Problem
Only the lines from the one holding "S2: button (GND, N13) -> button (N13, P2/1)" to the end of the data should be echoed, exactly as they appear, minus the pictures.

Extracted material
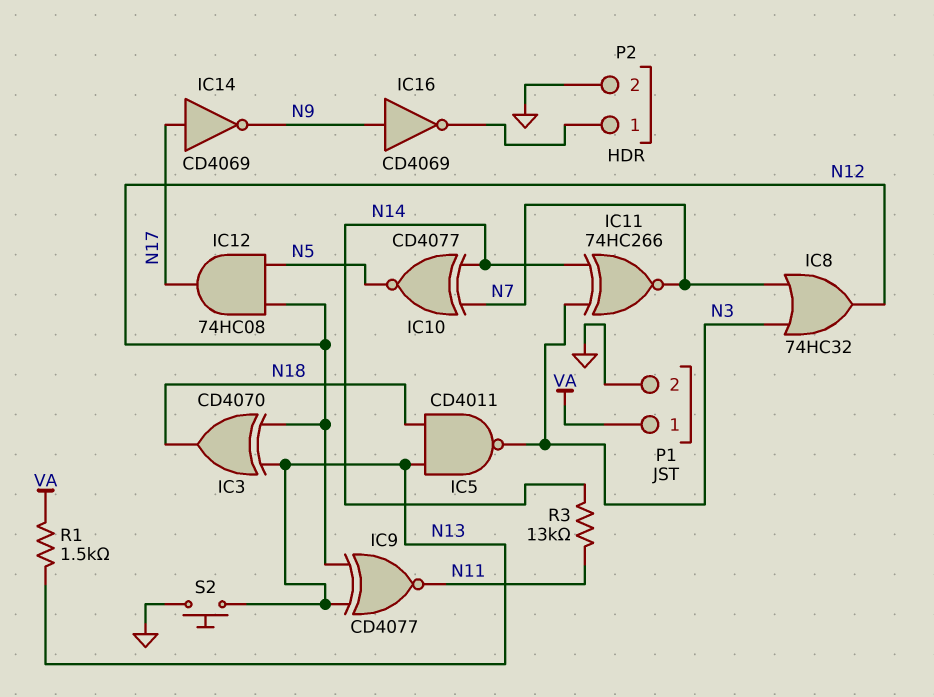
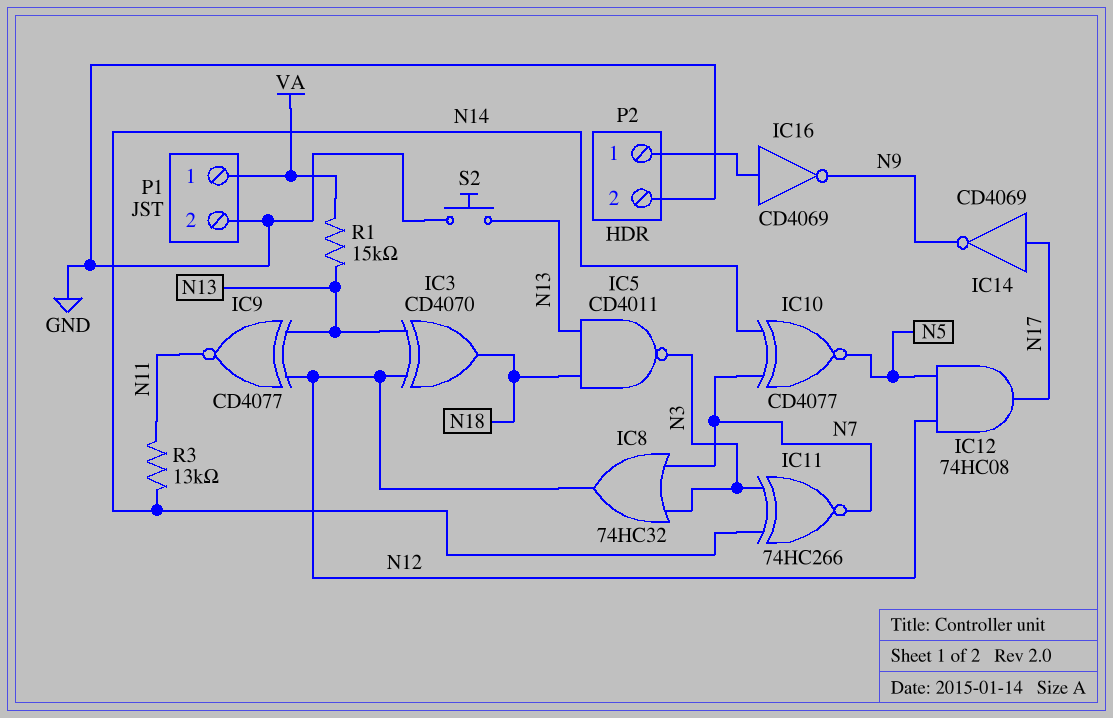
IC16: NOT CD4069 (in N9, out P2/1) -> NOT CD4069 (in P2/1, out N9)
R1: 1.5k (N13, VA) -> 15k (N13, VA)

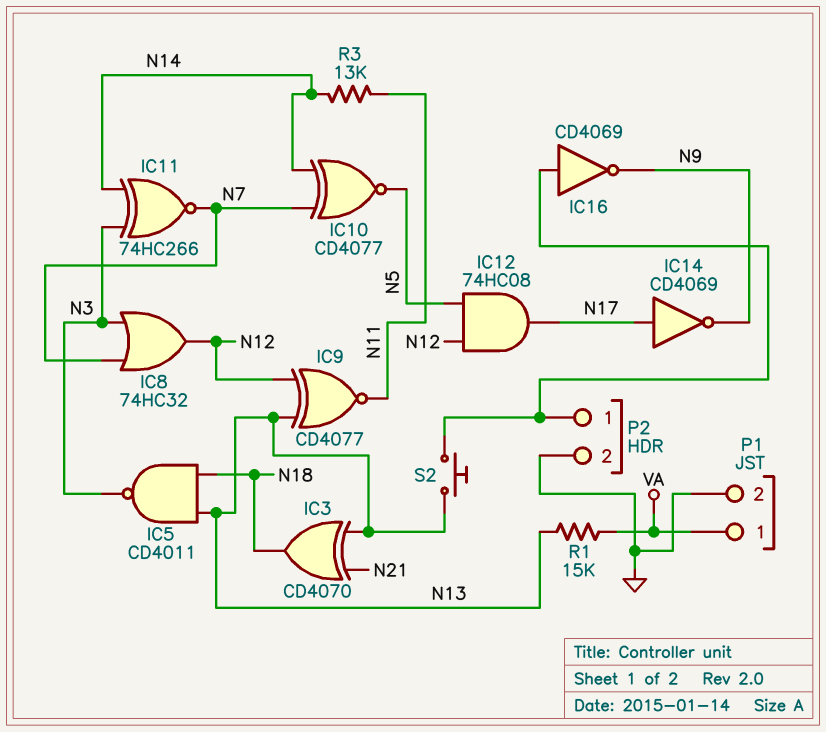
IC3: XOR CD4070 (in N12, in N13, out N18) -> XOR CD4070 (in N13, in N21, out N18)
S2: button (GND, N13) -> button (N13, P2/1)

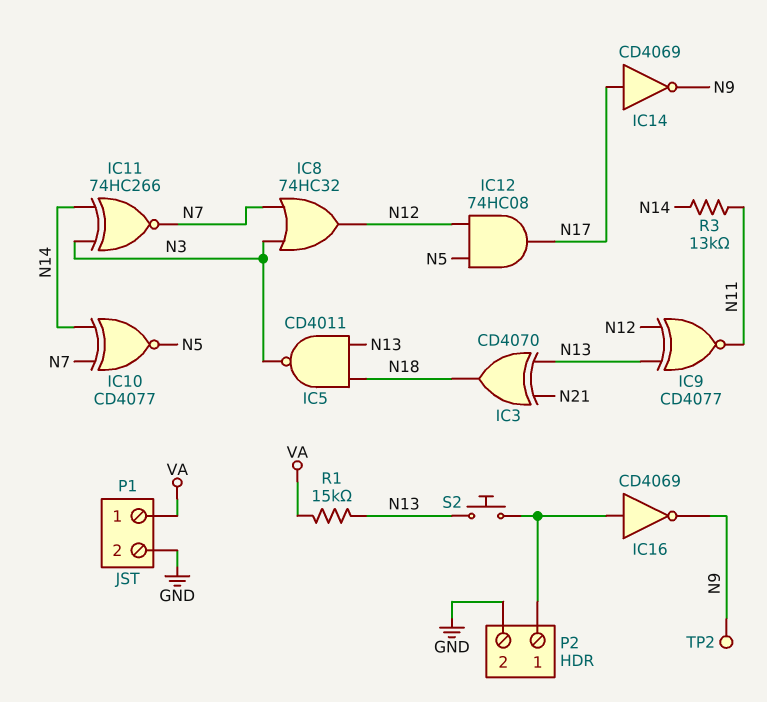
TP2: none -> test point (N9)

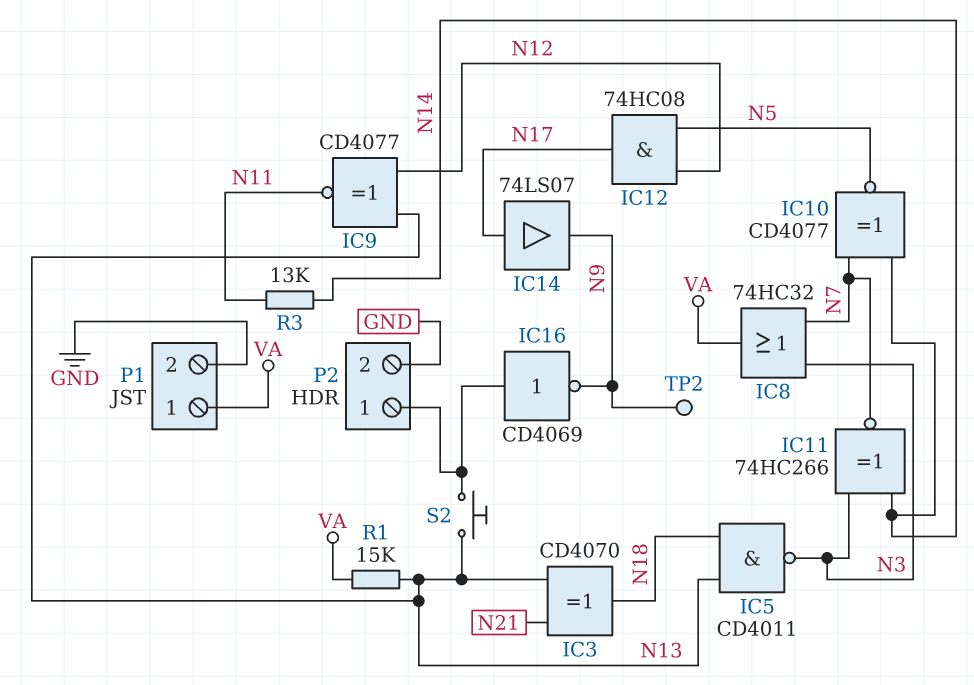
IC8: OR 74HC32 (in N3, in N7, out N12) -> OR 74HC32 (in N3, in N7, out VA)
IC14: NOT CD4069 (in N17, out N9) -> buffer 74LS07 (in N17, out N9)

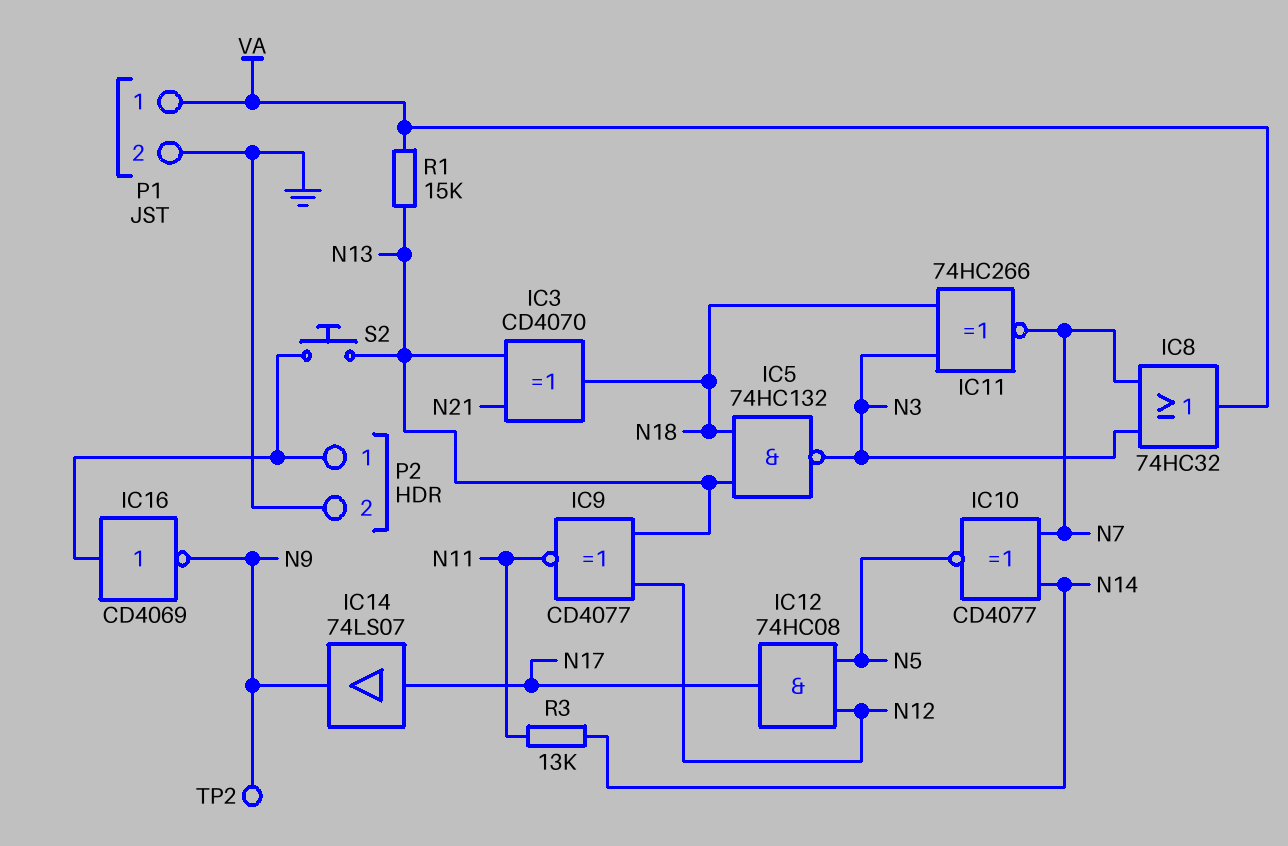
IC5: NAND CD4011 (in N13, in N18, out N3) -> NAND 74HC132 (in N13, in N18, out N3)
IC11: XNOR 74HC266 (in N3, in N14, out N7) -> XNOR 74HC266 (in N3, in N18, out N7)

Response
S2: button (GND, N13) -> button (N13, P2/1)

TP2: none -> test point (N9)

IC8: OR 74HC32 (in N3, in N7, out N12) -> OR 74HC32 (in N3, in N7, out VA)
IC14: NOT CD4069 (in N17, out N9) -> buffer 74LS07 (in N17, out N9)

IC5: NAND CD4011 (in N13, in N18, out N3) -> NAND 74HC132 (in N13, in N18, out N3)
IC11: XNOR 74HC266 (in N3, in N14, out N7) -> XNOR 74HC266 (in N3, in N18, out N7)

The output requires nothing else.